-- Task inputs follows --

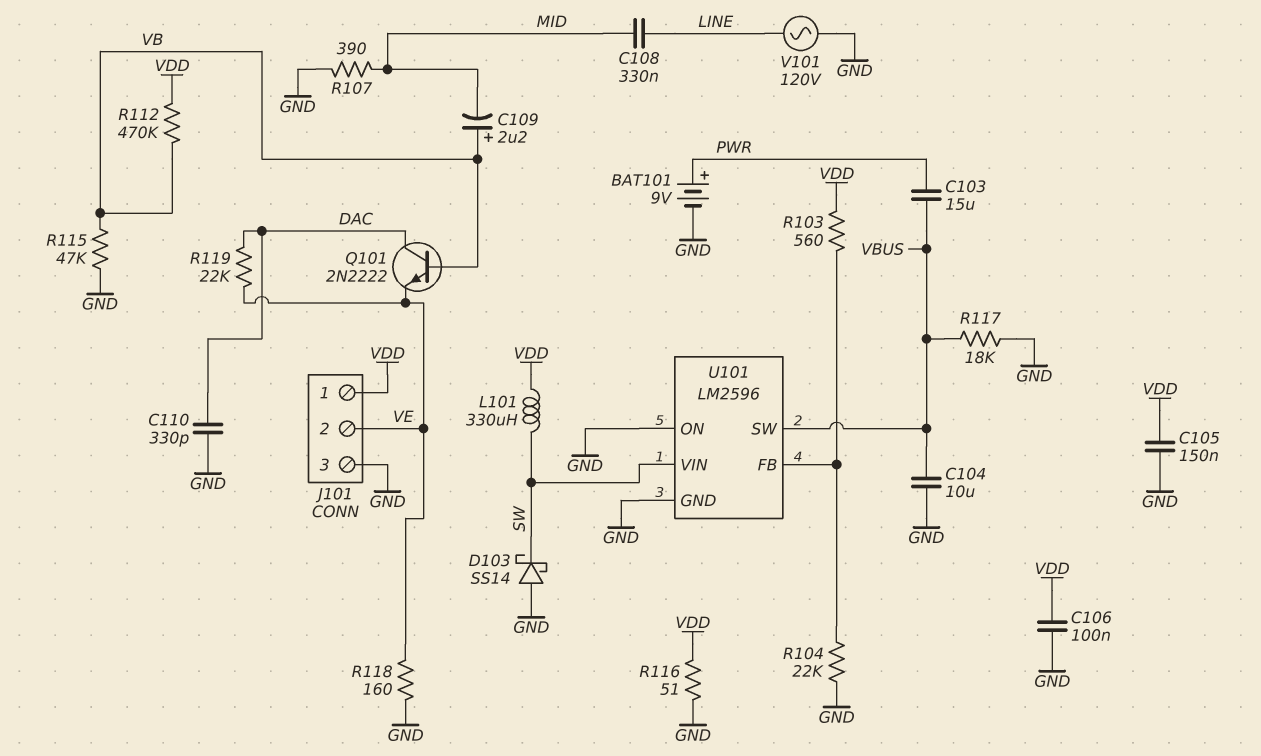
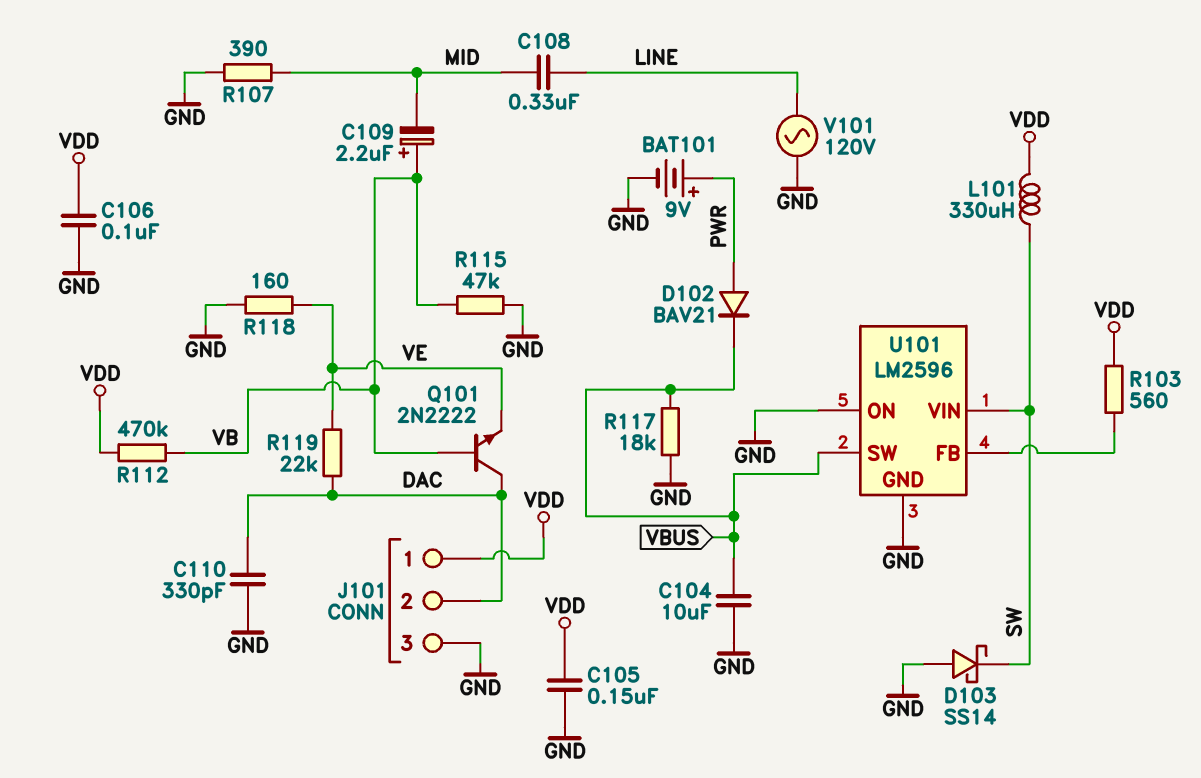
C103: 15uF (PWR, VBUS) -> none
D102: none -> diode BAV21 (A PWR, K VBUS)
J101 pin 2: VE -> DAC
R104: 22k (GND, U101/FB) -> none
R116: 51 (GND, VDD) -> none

-- Task inputs concluded --
-- Task inputs follows --

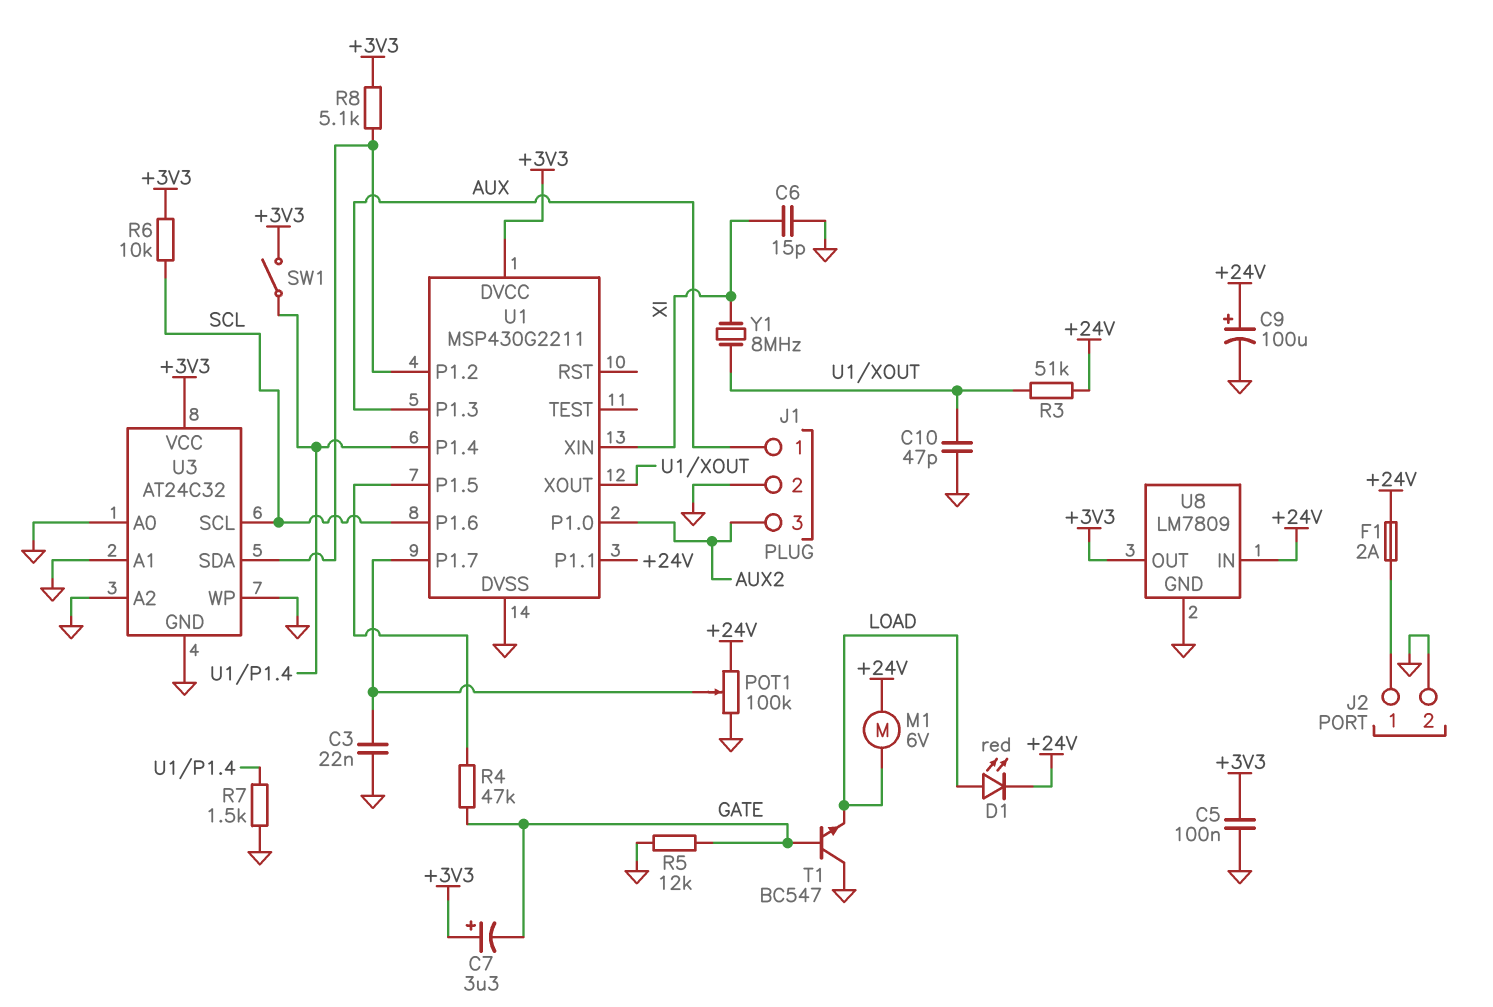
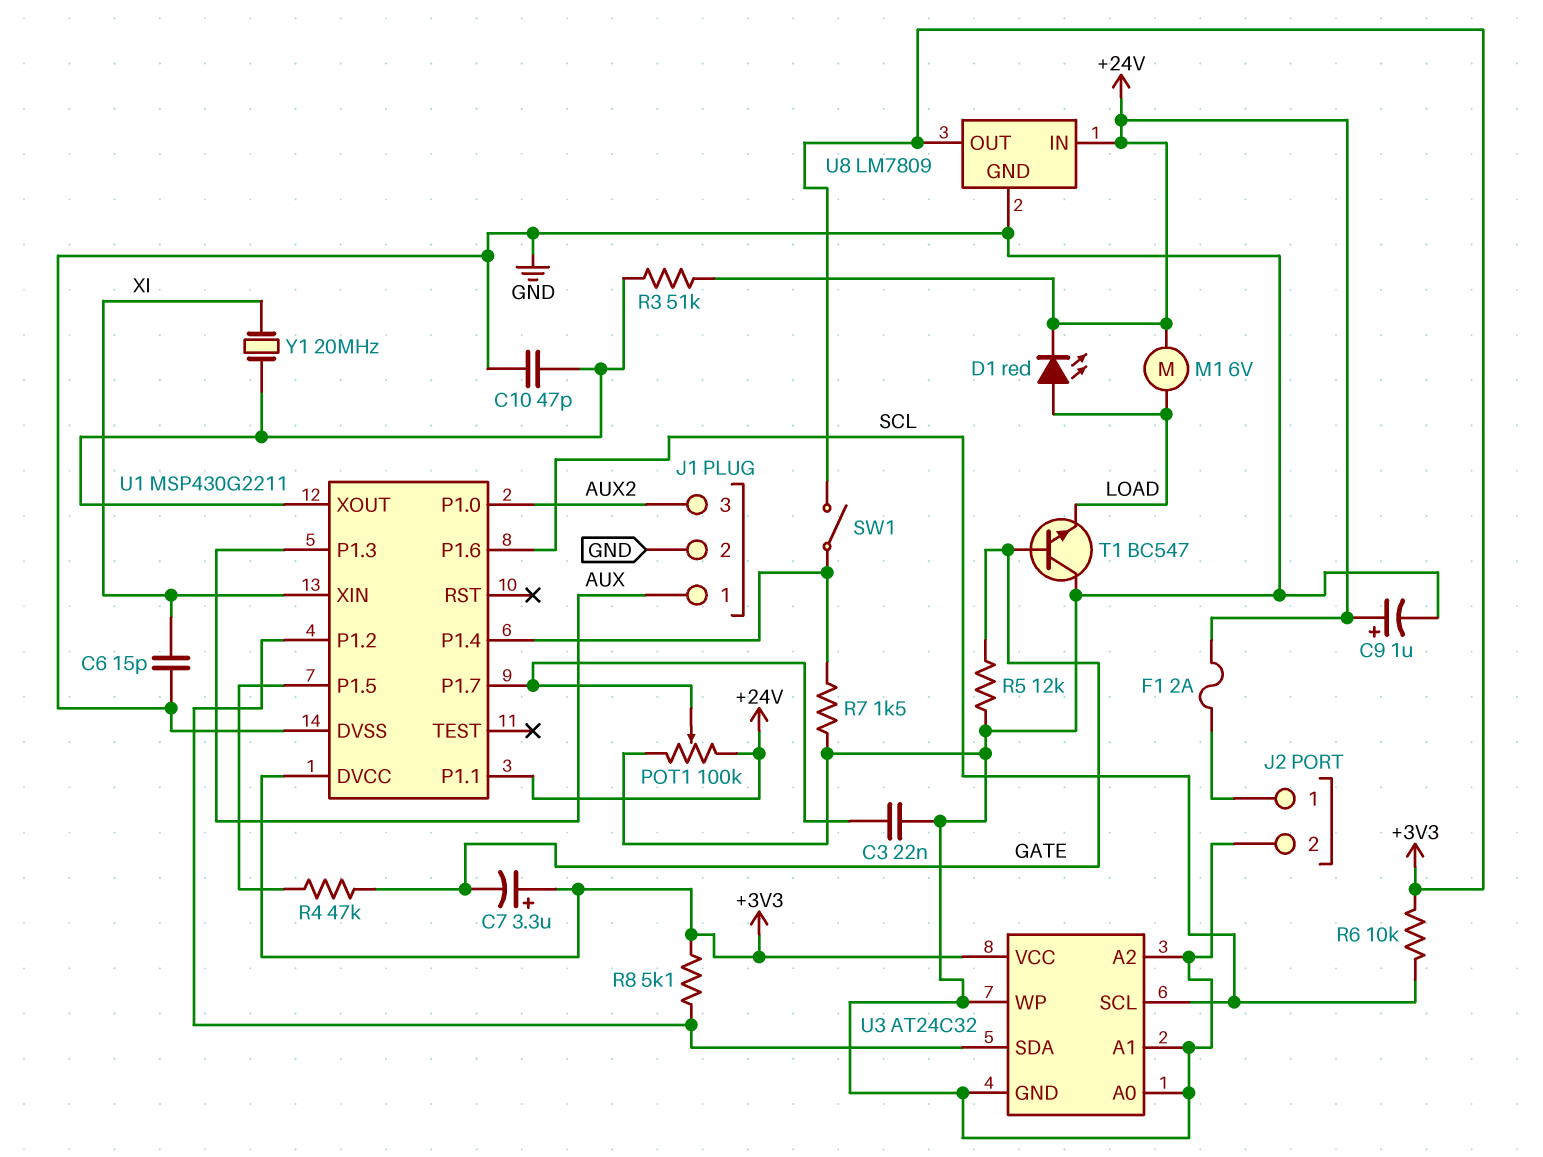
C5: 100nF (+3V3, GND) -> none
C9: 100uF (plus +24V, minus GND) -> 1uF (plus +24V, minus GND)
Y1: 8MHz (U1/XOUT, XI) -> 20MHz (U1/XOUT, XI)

-- Task inputs concluded --
-- Task inputs follows --

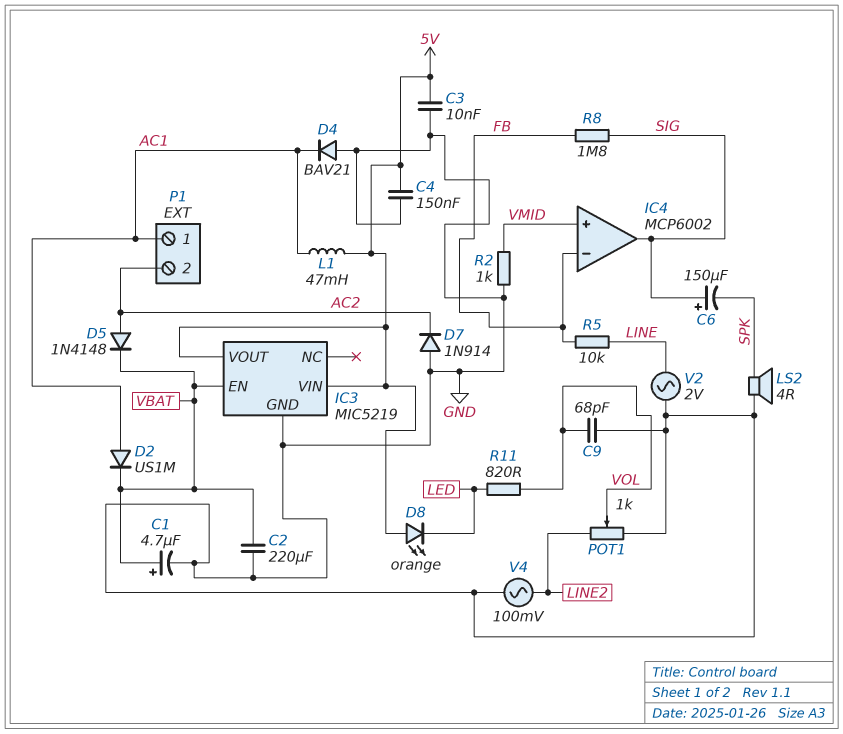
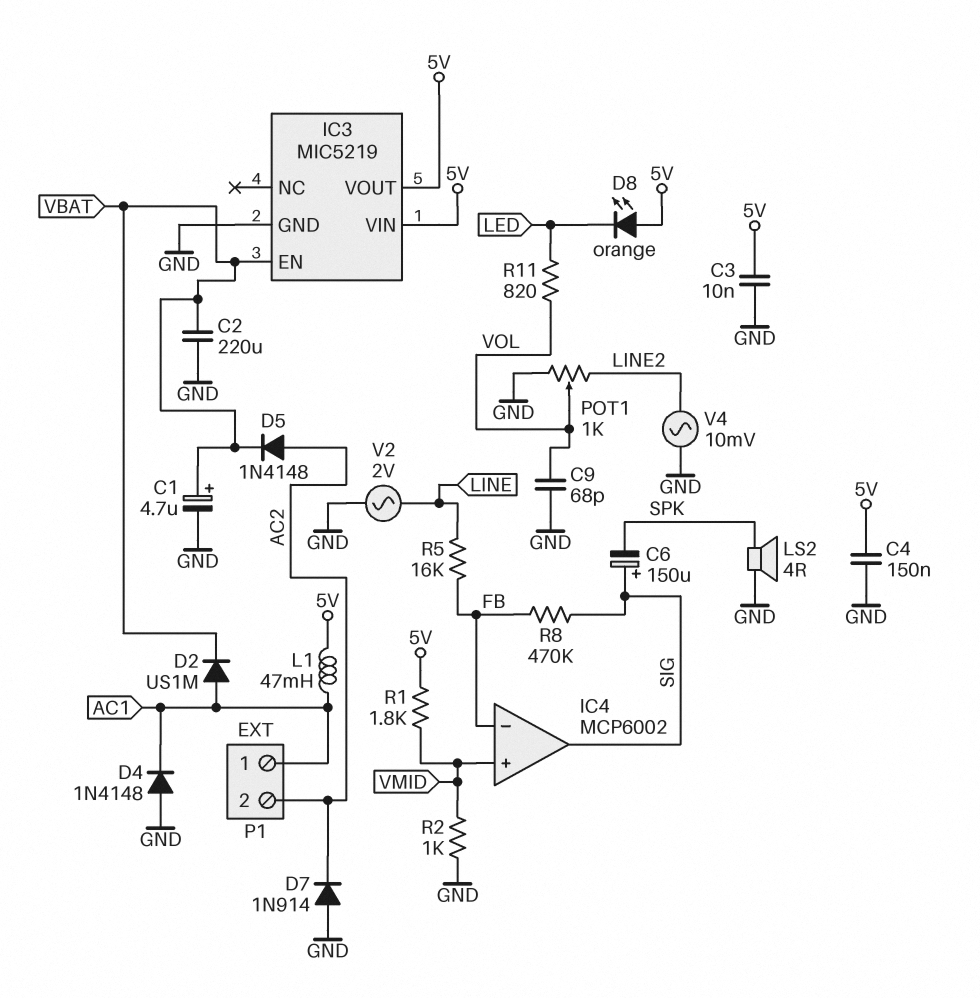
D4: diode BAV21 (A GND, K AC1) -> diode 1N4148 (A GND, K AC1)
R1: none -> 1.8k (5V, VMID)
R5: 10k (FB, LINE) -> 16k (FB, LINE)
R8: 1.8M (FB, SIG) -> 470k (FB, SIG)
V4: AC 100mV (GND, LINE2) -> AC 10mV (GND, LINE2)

-- Task inputs concluded --

About this exercise :: Return all lines of the data in which the string "none" appears.

Solution below ::
C103: 15uF (PWR, VBUS) -> none
D102: none -> diode BAV21 (A PWR, K VBUS)
R104: 22k (GND, U101/FB) -> none
R116: 51 (GND, VDD) -> none
C5: 100nF (+3V3, GND) -> none
R1: none -> 1.8k (5V, VMID)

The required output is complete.